▶ Stated task:
What follows is a listing. Return every line of it exactly.
━━ Data in this exercise
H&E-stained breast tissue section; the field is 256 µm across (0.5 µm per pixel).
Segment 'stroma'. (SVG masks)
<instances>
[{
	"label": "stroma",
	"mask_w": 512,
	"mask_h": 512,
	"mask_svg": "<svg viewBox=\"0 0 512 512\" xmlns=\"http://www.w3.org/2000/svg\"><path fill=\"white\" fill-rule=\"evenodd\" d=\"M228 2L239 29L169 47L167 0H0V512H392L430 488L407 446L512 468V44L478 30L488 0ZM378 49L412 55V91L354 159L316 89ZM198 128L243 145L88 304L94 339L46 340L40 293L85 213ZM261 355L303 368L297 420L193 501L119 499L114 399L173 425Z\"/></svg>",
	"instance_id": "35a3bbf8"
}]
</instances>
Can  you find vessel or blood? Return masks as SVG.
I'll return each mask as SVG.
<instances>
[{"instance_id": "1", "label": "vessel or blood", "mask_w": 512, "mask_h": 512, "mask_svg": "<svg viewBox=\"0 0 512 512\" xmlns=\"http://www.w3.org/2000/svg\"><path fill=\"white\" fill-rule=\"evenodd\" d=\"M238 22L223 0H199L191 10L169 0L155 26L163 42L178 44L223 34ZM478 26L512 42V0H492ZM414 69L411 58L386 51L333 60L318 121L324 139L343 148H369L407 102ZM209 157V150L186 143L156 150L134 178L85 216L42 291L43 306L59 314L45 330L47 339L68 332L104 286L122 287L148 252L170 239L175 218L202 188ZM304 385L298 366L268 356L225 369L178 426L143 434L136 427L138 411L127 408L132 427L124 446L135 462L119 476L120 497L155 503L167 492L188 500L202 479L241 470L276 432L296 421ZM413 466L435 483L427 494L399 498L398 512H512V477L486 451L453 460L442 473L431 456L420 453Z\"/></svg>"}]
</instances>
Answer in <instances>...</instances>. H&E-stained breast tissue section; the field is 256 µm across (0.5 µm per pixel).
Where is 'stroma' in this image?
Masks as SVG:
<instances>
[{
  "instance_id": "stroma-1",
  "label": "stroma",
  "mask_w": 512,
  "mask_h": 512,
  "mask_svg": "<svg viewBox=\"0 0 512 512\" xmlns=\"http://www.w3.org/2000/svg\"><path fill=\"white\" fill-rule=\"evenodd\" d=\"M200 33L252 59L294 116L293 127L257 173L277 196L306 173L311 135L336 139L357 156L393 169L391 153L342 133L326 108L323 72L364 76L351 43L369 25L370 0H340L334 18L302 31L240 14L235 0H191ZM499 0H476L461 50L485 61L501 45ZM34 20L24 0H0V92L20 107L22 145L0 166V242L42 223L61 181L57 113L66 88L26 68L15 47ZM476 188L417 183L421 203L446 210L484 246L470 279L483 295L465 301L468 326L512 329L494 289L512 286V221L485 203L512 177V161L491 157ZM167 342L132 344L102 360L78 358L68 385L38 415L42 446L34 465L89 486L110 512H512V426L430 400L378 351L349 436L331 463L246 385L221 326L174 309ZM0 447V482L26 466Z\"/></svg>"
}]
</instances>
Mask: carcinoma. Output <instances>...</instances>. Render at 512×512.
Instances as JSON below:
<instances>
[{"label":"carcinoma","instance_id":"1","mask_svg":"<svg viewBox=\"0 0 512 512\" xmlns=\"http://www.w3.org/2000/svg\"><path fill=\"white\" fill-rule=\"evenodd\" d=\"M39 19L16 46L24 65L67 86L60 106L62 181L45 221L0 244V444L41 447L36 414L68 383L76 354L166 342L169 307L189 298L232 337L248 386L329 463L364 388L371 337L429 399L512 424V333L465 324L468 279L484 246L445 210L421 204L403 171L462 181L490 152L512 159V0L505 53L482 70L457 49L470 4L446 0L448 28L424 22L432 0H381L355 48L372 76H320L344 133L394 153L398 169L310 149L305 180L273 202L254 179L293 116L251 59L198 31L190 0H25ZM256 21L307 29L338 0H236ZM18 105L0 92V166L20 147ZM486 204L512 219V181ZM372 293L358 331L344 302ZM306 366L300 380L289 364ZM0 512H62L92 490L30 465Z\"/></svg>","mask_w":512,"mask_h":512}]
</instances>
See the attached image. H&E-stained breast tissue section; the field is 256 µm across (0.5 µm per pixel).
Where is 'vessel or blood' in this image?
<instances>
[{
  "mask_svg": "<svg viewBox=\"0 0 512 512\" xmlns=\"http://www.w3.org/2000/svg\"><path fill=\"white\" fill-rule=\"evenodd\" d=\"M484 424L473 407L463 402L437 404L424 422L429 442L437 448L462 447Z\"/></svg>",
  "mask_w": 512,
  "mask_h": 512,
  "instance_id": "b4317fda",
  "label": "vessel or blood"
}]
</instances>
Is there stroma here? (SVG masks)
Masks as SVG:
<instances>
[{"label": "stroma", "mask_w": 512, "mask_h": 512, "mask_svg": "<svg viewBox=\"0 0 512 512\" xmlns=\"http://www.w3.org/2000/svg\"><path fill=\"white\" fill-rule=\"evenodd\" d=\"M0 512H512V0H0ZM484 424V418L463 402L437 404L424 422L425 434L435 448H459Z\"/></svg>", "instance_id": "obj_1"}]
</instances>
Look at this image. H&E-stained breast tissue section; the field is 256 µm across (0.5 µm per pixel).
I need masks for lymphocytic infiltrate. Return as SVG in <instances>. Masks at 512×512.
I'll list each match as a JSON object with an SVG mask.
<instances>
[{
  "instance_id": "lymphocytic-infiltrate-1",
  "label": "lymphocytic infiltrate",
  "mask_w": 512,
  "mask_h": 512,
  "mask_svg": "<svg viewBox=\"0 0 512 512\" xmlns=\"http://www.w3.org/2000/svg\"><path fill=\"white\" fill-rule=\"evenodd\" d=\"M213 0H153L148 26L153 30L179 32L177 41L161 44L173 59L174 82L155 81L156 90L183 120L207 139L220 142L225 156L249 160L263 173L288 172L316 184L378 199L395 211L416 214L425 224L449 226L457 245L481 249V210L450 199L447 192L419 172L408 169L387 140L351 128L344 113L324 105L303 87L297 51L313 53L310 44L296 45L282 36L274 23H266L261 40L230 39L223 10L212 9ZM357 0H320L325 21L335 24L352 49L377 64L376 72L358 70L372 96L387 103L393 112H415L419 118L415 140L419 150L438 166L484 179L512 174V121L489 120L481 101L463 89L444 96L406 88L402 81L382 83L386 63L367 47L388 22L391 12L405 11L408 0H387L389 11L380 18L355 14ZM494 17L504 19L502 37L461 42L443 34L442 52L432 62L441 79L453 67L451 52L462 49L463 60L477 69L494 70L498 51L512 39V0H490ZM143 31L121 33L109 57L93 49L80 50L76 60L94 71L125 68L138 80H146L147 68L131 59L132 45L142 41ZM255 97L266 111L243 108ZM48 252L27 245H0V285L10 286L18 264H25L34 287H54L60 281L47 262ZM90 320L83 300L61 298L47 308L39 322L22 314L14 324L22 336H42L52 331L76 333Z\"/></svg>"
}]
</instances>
━━━━
▶ Final result:
H&E-stained breast tissue section; the field is 256 µm across (0.5 µm per pixel).
Segment 'stroma'. (SVG masks)
<instances>
[{
	"label": "stroma",
	"mask_w": 512,
	"mask_h": 512,
	"mask_svg": "<svg viewBox=\"0 0 512 512\" xmlns=\"http://www.w3.org/2000/svg\"><path fill=\"white\" fill-rule=\"evenodd\" d=\"M228 2L239 29L169 47L167 0H0V512H392L430 488L407 446L512 468V44L478 30L488 0ZM378 49L412 55V91L354 159L316 89ZM198 128L243 145L88 304L94 339L46 340L40 293L85 213ZM261 355L303 368L297 420L193 501L119 499L114 399L173 425Z\"/></svg>",
	"instance_id": "35a3bbf8"
}]
</instances>
Can  you find vessel or blood? Return masks as SVG.
I'll return each mask as SVG.
<instances>
[{"instance_id": "1", "label": "vessel or blood", "mask_w": 512, "mask_h": 512, "mask_svg": "<svg viewBox=\"0 0 512 512\" xmlns=\"http://www.w3.org/2000/svg\"><path fill=\"white\" fill-rule=\"evenodd\" d=\"M238 22L223 0H199L191 10L169 0L155 26L163 42L178 44L223 34ZM478 26L512 42V0H492ZM414 69L411 58L386 51L333 60L318 121L324 139L343 148H369L407 102ZM209 157V150L186 143L156 150L134 178L85 216L42 291L43 306L59 314L45 330L47 339L68 332L104 286L122 287L148 252L170 239L175 218L202 188ZM304 385L298 366L268 356L225 369L178 426L143 434L136 427L138 411L127 408L132 427L124 446L135 462L119 476L120 497L155 503L167 492L188 500L202 479L241 470L276 432L296 421ZM413 466L435 483L427 494L399 498L398 512H512V477L486 451L453 460L442 473L431 456L420 453Z\"/></svg>"}]
</instances>
Answer in <instances>...</instances>. H&E-stained breast tissue section; the field is 256 µm across (0.5 µm per pixel).
Where is 'stroma' in this image?
Masks as SVG:
<instances>
[{
  "instance_id": "stroma-1",
  "label": "stroma",
  "mask_w": 512,
  "mask_h": 512,
  "mask_svg": "<svg viewBox=\"0 0 512 512\" xmlns=\"http://www.w3.org/2000/svg\"><path fill=\"white\" fill-rule=\"evenodd\" d=\"M200 33L252 59L294 116L293 127L257 173L277 196L306 173L311 135L336 139L357 156L393 169L391 153L342 133L326 108L323 72L364 76L351 43L369 25L370 0H340L334 18L302 31L240 14L235 0H191ZM499 0H476L461 50L485 61L501 45ZM34 20L24 0H0V92L20 107L22 145L0 166V242L42 223L61 181L57 113L66 88L26 68L15 47ZM476 188L417 183L421 203L446 210L484 246L470 279L483 295L465 301L468 326L512 329L494 289L512 286V221L485 203L512 177V161L491 157ZM167 342L132 344L102 360L78 358L68 385L38 415L42 446L34 465L89 486L110 512H512V426L430 400L378 351L349 436L331 463L246 385L221 326L174 309ZM0 447V482L26 466Z\"/></svg>"
}]
</instances>
Mask: carcinoma. Output <instances>...</instances>. Render at 512×512.
Instances as JSON below:
<instances>
[{"label":"carcinoma","instance_id":"1","mask_svg":"<svg viewBox=\"0 0 512 512\" xmlns=\"http://www.w3.org/2000/svg\"><path fill=\"white\" fill-rule=\"evenodd\" d=\"M39 19L16 46L24 65L67 86L60 106L62 181L45 221L0 244V444L41 447L36 414L68 383L76 354L166 342L169 307L189 298L232 337L248 386L329 463L364 388L371 337L429 399L512 424V333L465 324L468 279L484 246L445 210L421 204L403 171L462 181L490 152L512 159V0L505 53L482 70L457 49L470 4L446 0L448 28L424 22L432 0H381L355 48L372 76H320L344 133L394 153L398 169L310 149L305 180L273 202L254 179L293 116L251 59L198 31L190 0H25ZM256 21L307 29L338 0H236ZM18 105L0 92V166L20 147ZM486 204L512 219V181ZM372 293L358 331L344 302ZM306 366L300 380L289 364ZM0 512H62L92 490L30 465Z\"/></svg>","mask_w":512,"mask_h":512}]
</instances>
See the attached image. H&E-stained breast tissue section; the field is 256 µm across (0.5 µm per pixel).
Where is 'vessel or blood' in this image?
<instances>
[{
  "mask_svg": "<svg viewBox=\"0 0 512 512\" xmlns=\"http://www.w3.org/2000/svg\"><path fill=\"white\" fill-rule=\"evenodd\" d=\"M484 424L473 407L463 402L437 404L424 422L429 442L437 448L462 447Z\"/></svg>",
  "mask_w": 512,
  "mask_h": 512,
  "instance_id": "b4317fda",
  "label": "vessel or blood"
}]
</instances>
Is there stroma here? (SVG masks)
Masks as SVG:
<instances>
[{"label": "stroma", "mask_w": 512, "mask_h": 512, "mask_svg": "<svg viewBox=\"0 0 512 512\" xmlns=\"http://www.w3.org/2000/svg\"><path fill=\"white\" fill-rule=\"evenodd\" d=\"M0 512H512V0H0ZM484 424V418L463 402L437 404L424 422L425 434L435 448H459Z\"/></svg>", "instance_id": "obj_1"}]
</instances>
Look at this image. H&E-stained breast tissue section; the field is 256 µm across (0.5 µm per pixel).
I need masks for lymphocytic infiltrate. Return as SVG in <instances>. Masks at 512×512.
I'll list each match as a JSON object with an SVG mask.
<instances>
[{
  "instance_id": "lymphocytic-infiltrate-1",
  "label": "lymphocytic infiltrate",
  "mask_w": 512,
  "mask_h": 512,
  "mask_svg": "<svg viewBox=\"0 0 512 512\" xmlns=\"http://www.w3.org/2000/svg\"><path fill=\"white\" fill-rule=\"evenodd\" d=\"M213 0H153L148 26L153 30L179 32L177 41L161 44L173 59L174 82L155 81L156 90L183 120L207 139L220 142L225 156L249 160L263 173L288 172L316 184L378 199L395 211L416 214L425 224L449 226L457 245L481 249V210L450 199L447 192L419 172L408 169L387 140L351 128L344 113L324 105L303 87L297 51L313 53L310 44L296 45L282 36L274 23H266L261 40L230 39L223 10L212 9ZM357 0H320L325 21L335 24L352 49L377 64L376 72L358 70L372 96L387 103L393 112H415L419 118L415 140L419 150L438 166L484 179L512 174V121L489 120L481 101L463 89L444 96L406 88L402 81L382 83L386 63L367 47L388 22L391 12L405 11L408 0H387L389 11L380 18L355 14ZM494 17L504 19L502 37L461 42L443 34L442 52L432 62L441 79L453 67L451 52L462 49L463 60L477 69L494 70L498 51L512 39V0H490ZM143 31L121 33L109 57L93 49L80 50L76 60L94 71L125 68L138 80H146L147 68L131 59L132 45L142 41ZM255 97L266 111L243 108ZM48 252L27 245H0V285L10 286L18 264H25L34 287H54L60 281L47 262ZM90 320L83 300L61 298L47 308L39 322L22 314L14 324L22 336H42L52 331L76 333Z\"/></svg>"
}]
</instances>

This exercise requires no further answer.